# [YOUR TASK]
Please return every line in the entries below with the word "white" in it.

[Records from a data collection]
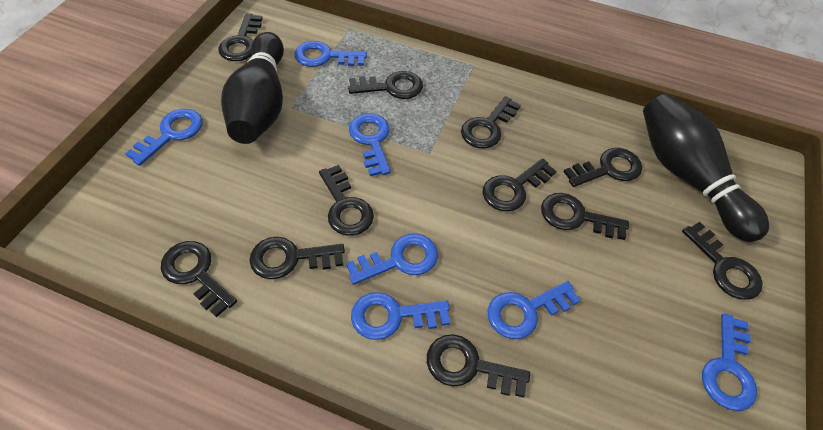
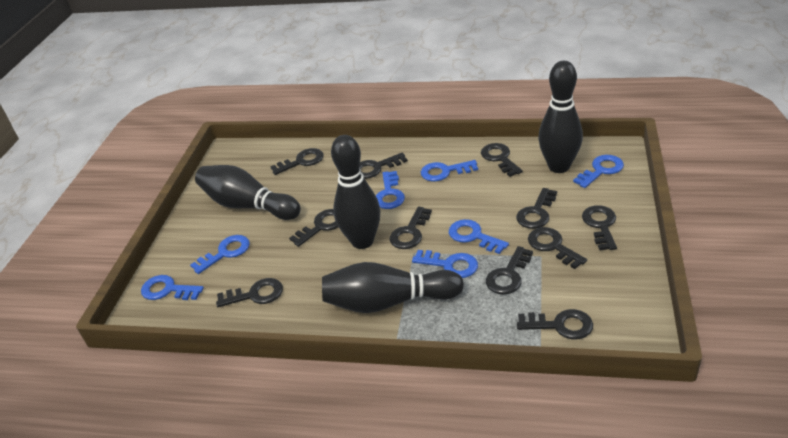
black bowling pin: [221,32,284,144] [643,94,769,242] = 2 -> [195,165,301,220] [322,262,464,313] [331,135,381,249] [538,61,583,173] = 4

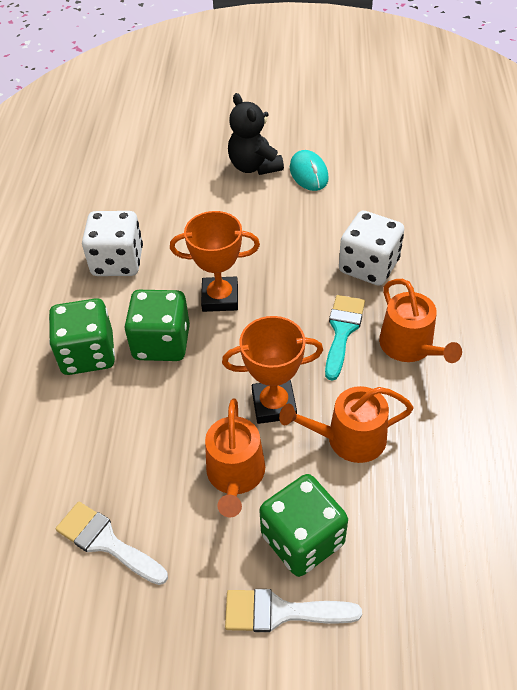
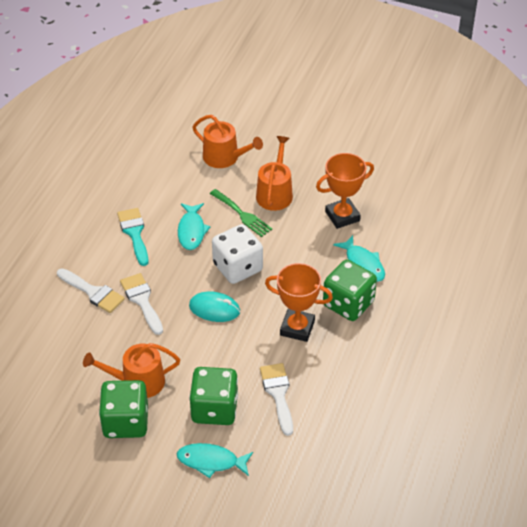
black teddy bear: [228,93,284,175] = 1 -> none = 0
green fork: none = 0 -> [210,189,272,237] = 1
turquoise fish: none = 0 -> [177,443,253,478] [178,203,211,250] [333,235,385,282] = 3
white brush: [56,502,168,585] [225,589,362,632] = 2 -> [57,268,125,313] [120,273,163,335] [260,363,293,436] = 3
white dice: [82,211,143,276] [339,211,404,286] = 2 -> [212,224,263,284] = 1

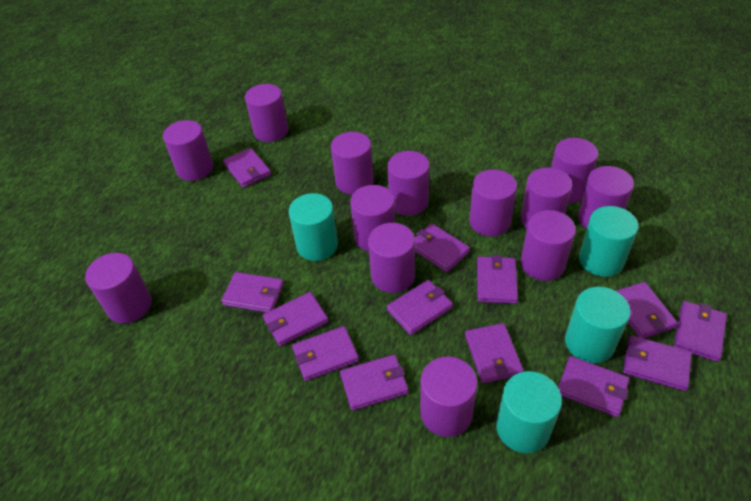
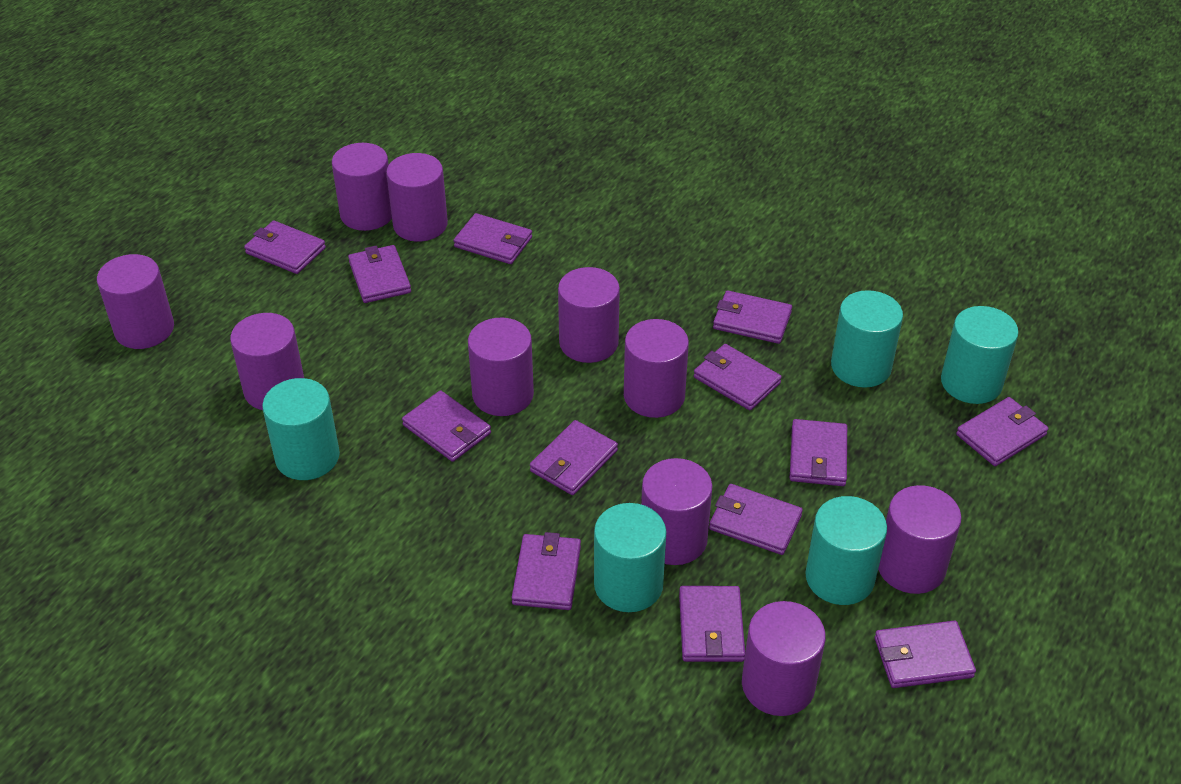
purple cylinder: [85,253,152,323] [163,120,213,181] [245,84,288,142] [331,132,374,195] [350,185,395,252] [368,223,415,293] [387,151,430,216] [420,357,477,437] [469,169,517,236] [521,167,572,229] [521,210,576,281] [551,138,598,203] [578,166,634,229] = 13 -> [97,254,174,349] [230,313,304,410] [332,143,392,231] [386,153,448,242] [468,318,534,416] [558,267,620,363] [624,319,689,418] [641,458,713,565] [742,601,826,716] [878,485,961,594] = 10
turquoise cylinder: [289,193,338,261] [496,371,562,453] [565,287,631,363] [579,206,639,277] = 4 -> [262,378,340,480] [594,503,667,612] [805,496,887,605] [831,290,903,388] [941,306,1019,404] = 5

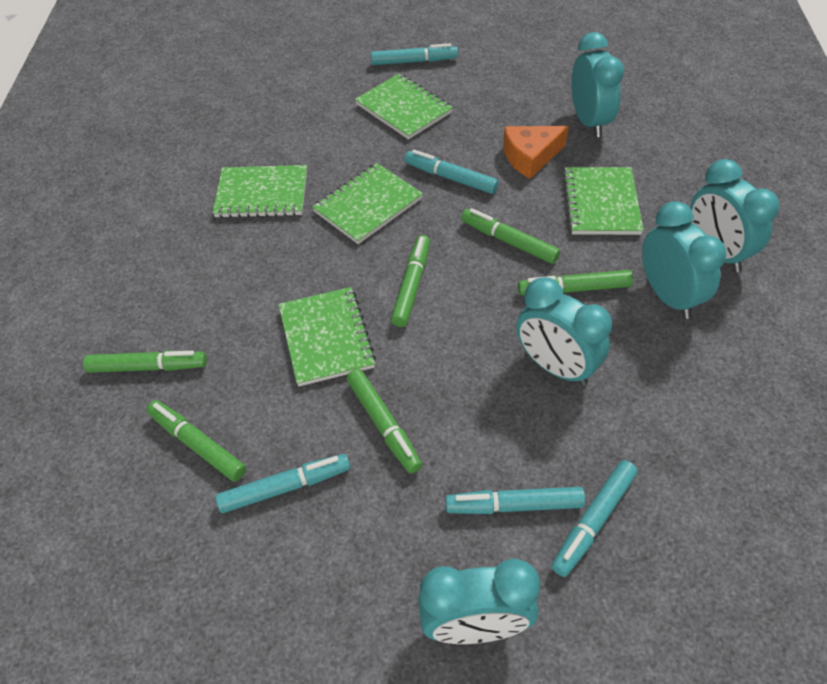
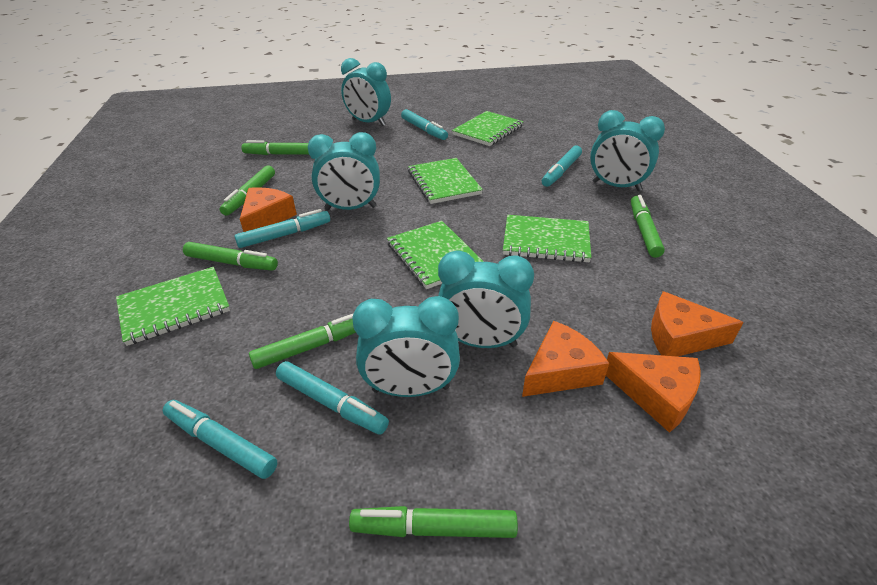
orange cheese: [503,126,569,179] = 1 -> [240,187,297,232] [522,321,609,397] [606,352,701,433] [651,291,743,357] = 4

# [ANSWER SECTION]
white brush: [56,502,168,585] [225,589,362,632] = 2 -> [57,268,125,313] [120,273,163,335] [260,363,293,436] = 3
white dice: [82,211,143,276] [339,211,404,286] = 2 -> [212,224,263,284] = 1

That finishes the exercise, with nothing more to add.